*WORK ITEM*
Search the records for the string "none", then copy each line that has it.

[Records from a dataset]
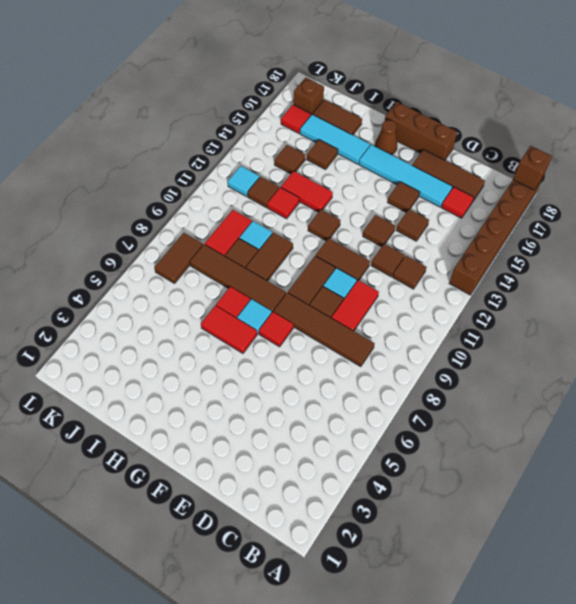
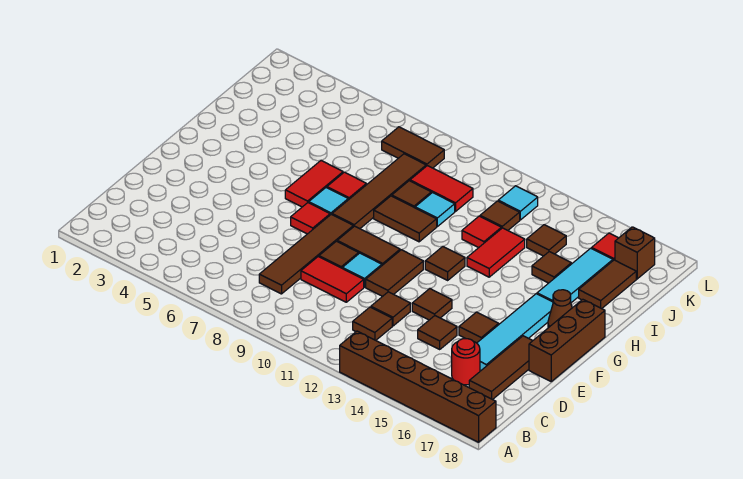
brown brick A18 level 2 -> none
red tile C16 level 1 -> red round brick C16 level 1

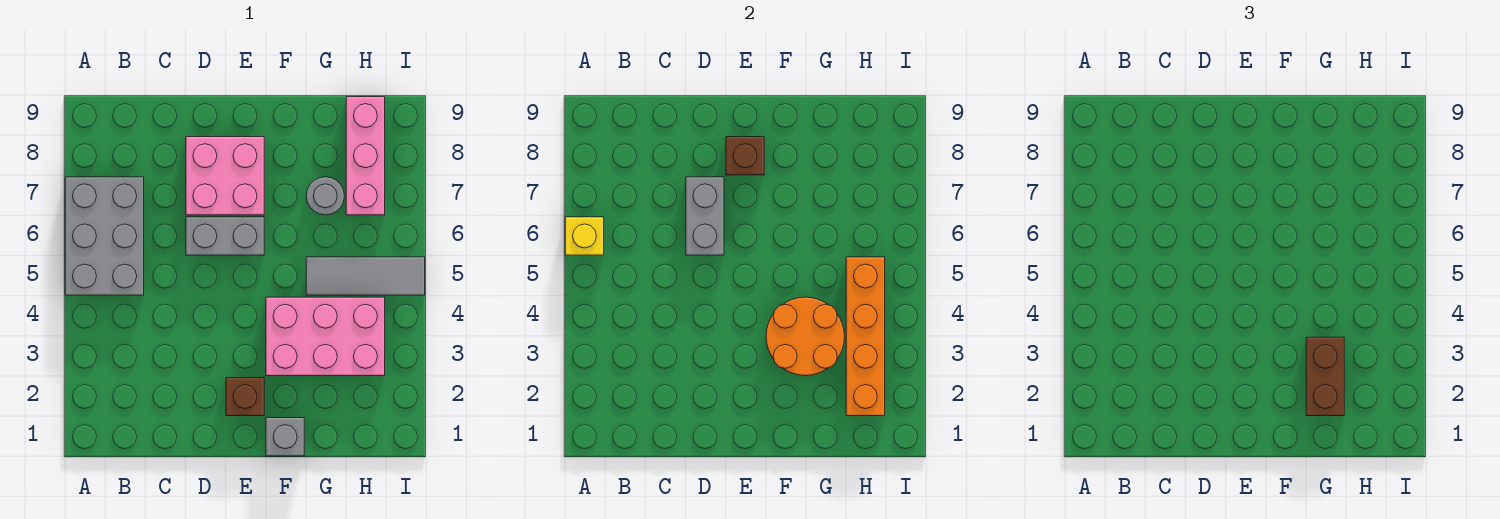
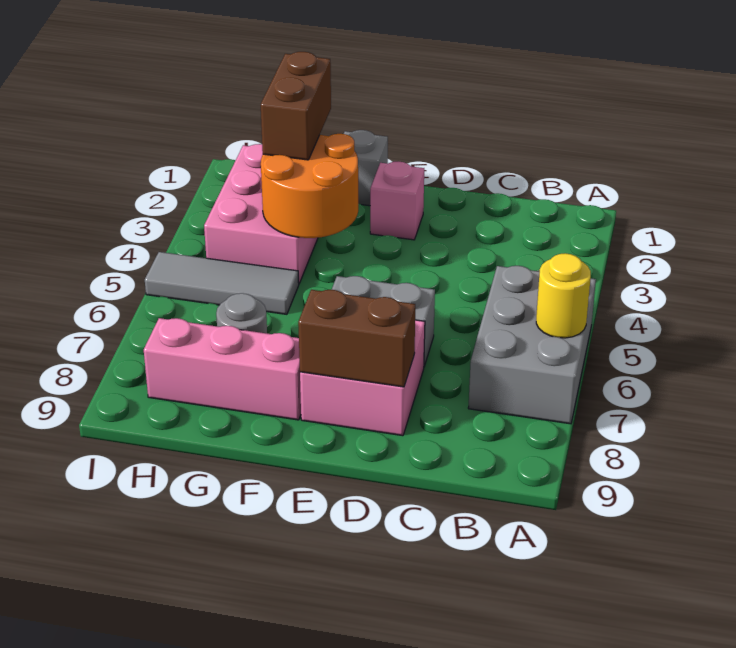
yellow brick A6 level 2 -> yellow round brick A6 level 2
grey brick D6:D7 level 2 -> none
brown brick E2 level 1 -> pink brick E2 level 1
brown brick E8 level 2 -> brown brick D8:E8 level 2
pink brick F3:H4 level 1 -> pink brick G2:H4 level 1
orange brick H2:H5 level 2 -> none
pink brick H7:H9 level 1 -> pink brick F8:H8 level 1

*ANSWER TO THIS PROBLEM*
brown brick A18 level 2 -> none
grey brick D6:D7 level 2 -> none
orange brick H2:H5 level 2 -> none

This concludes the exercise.